* _Prompt_:
Set down exactly the lines in the records below that run from the line with "(670, 249) = (536, 214): red" to the line with "(306, 341) = (207, 364): grey", inclusive, and nothing more.

* _Information supplied_:
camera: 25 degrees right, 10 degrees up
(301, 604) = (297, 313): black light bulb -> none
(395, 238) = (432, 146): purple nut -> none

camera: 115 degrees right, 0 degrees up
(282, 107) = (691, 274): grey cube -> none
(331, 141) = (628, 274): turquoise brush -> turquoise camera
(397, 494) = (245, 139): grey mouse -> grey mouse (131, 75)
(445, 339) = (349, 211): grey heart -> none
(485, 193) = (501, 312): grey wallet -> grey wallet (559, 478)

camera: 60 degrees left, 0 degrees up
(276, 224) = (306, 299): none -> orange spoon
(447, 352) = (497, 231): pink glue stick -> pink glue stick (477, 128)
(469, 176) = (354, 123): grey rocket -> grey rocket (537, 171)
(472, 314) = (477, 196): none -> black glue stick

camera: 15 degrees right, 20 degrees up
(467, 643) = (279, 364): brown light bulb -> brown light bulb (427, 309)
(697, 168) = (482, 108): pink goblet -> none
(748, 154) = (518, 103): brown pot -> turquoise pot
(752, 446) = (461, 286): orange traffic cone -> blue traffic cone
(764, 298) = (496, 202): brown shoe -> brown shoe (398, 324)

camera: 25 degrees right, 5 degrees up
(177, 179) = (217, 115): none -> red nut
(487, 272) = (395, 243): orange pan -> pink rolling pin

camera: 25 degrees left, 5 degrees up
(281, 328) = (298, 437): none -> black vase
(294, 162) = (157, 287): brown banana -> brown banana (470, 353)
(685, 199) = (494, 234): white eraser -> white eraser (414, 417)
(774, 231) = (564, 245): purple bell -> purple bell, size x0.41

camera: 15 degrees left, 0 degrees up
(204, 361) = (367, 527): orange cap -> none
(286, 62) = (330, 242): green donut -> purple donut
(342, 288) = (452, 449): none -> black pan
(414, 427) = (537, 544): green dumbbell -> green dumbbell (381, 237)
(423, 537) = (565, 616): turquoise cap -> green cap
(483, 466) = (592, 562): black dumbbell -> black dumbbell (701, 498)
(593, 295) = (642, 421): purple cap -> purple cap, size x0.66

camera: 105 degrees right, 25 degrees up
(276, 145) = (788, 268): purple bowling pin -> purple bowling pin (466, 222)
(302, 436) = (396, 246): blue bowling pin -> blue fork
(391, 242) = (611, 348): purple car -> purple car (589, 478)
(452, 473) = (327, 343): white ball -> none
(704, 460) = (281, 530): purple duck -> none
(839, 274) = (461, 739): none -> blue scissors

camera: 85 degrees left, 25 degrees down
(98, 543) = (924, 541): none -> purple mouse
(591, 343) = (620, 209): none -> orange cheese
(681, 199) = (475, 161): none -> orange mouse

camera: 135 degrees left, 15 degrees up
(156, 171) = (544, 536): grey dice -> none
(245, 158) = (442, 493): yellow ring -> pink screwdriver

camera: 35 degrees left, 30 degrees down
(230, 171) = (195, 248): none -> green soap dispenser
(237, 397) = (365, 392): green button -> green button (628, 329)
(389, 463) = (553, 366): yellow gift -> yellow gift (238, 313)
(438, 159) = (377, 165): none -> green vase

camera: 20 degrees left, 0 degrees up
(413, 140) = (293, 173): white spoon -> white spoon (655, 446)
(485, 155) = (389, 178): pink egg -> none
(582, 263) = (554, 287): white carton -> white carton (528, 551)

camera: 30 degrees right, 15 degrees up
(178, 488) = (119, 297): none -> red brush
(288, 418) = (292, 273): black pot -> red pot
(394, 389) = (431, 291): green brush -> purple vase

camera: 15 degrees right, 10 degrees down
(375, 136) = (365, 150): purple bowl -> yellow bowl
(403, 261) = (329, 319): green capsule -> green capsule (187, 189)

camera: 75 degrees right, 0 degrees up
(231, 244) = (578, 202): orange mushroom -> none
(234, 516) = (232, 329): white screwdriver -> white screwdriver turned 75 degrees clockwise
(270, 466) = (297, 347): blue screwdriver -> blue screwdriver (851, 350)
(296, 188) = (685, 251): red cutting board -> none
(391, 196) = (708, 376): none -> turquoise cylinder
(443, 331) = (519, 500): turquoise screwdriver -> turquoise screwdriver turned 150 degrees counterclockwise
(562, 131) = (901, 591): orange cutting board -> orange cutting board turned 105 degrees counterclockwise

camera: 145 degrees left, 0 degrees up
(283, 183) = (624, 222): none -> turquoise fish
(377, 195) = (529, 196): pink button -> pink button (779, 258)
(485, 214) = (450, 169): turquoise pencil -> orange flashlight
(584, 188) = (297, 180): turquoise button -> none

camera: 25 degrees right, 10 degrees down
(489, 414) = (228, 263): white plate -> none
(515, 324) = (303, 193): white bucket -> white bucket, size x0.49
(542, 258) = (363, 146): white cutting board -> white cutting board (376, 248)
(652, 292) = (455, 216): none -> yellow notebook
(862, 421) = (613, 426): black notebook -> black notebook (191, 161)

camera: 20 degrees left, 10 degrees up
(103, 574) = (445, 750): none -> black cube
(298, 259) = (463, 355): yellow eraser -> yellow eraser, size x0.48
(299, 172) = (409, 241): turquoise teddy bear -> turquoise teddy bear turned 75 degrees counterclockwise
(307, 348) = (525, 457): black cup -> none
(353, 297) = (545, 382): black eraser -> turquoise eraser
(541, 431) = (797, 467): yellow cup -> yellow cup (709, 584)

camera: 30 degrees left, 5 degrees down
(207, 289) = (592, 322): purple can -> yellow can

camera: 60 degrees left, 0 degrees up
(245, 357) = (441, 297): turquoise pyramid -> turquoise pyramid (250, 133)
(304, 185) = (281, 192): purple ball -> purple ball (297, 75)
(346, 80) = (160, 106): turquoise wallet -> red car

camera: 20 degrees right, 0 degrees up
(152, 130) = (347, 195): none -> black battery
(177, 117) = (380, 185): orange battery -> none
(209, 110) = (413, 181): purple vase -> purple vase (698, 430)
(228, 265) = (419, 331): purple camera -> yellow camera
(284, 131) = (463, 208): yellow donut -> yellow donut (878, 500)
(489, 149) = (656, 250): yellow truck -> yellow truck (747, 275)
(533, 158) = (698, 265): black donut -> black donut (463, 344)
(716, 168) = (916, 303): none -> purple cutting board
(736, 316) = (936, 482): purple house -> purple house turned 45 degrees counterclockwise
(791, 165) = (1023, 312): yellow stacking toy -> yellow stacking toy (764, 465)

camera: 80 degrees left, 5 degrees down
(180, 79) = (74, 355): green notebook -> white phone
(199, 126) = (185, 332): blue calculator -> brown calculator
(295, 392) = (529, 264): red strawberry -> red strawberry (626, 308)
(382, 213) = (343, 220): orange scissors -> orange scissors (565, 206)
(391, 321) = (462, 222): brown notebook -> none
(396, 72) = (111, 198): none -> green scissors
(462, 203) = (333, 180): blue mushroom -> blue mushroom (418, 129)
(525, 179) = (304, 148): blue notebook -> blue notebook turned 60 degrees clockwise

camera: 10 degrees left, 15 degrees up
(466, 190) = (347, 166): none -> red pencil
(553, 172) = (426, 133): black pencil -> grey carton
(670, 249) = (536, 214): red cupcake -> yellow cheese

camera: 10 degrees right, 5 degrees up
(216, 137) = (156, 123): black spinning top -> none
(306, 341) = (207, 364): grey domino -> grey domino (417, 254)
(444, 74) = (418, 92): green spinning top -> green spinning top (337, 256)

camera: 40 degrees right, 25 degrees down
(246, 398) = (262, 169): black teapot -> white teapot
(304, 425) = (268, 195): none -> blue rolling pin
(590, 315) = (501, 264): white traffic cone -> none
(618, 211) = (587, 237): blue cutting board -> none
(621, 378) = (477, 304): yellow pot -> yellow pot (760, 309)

* _Response_:
(670, 249) = (536, 214): red cupcake -> yellow cheese

camera: 10 degrees right, 5 degrees up
(216, 137) = (156, 123): black spinning top -> none
(306, 341) = (207, 364): grey domino -> grey domino (417, 254)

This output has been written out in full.